Work instructions: Word for word, print every entry below.

Dataset excerpts:
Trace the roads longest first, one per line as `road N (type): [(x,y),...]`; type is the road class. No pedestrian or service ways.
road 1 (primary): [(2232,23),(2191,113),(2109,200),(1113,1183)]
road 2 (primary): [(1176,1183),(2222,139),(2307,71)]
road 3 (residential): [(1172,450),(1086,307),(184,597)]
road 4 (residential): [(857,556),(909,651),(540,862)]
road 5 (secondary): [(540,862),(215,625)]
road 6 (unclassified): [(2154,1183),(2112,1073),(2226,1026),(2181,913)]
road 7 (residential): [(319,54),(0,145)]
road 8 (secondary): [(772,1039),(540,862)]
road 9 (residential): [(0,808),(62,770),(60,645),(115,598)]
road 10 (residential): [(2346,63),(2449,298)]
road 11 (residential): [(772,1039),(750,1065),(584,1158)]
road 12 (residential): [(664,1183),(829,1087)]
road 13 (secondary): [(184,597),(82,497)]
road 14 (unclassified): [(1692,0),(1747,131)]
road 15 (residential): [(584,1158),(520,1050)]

Completed exercise:
Trace the roads longest first, one per line as `road N (type): [(x,y),...]`; type is the road class. No pedestrian or service ways.
road 1 (primary): [(2232,23),(2191,113),(2109,200),(1113,1183)]
road 2 (primary): [(1176,1183),(2222,139),(2307,71)]
road 3 (residential): [(1172,450),(1086,307),(184,597)]
road 4 (residential): [(857,556),(909,651),(540,862)]
road 5 (secondary): [(540,862),(215,625)]
road 6 (unclassified): [(2154,1183),(2112,1073),(2226,1026),(2181,913)]
road 7 (residential): [(319,54),(0,145)]
road 8 (secondary): [(772,1039),(540,862)]
road 9 (residential): [(0,808),(62,770),(60,645),(115,598)]
road 10 (residential): [(2346,63),(2449,298)]
road 11 (residential): [(772,1039),(750,1065),(584,1158)]
road 12 (residential): [(664,1183),(829,1087)]
road 13 (secondary): [(184,597),(82,497)]
road 14 (unclassified): [(1692,0),(1747,131)]
road 15 (residential): [(584,1158),(520,1050)]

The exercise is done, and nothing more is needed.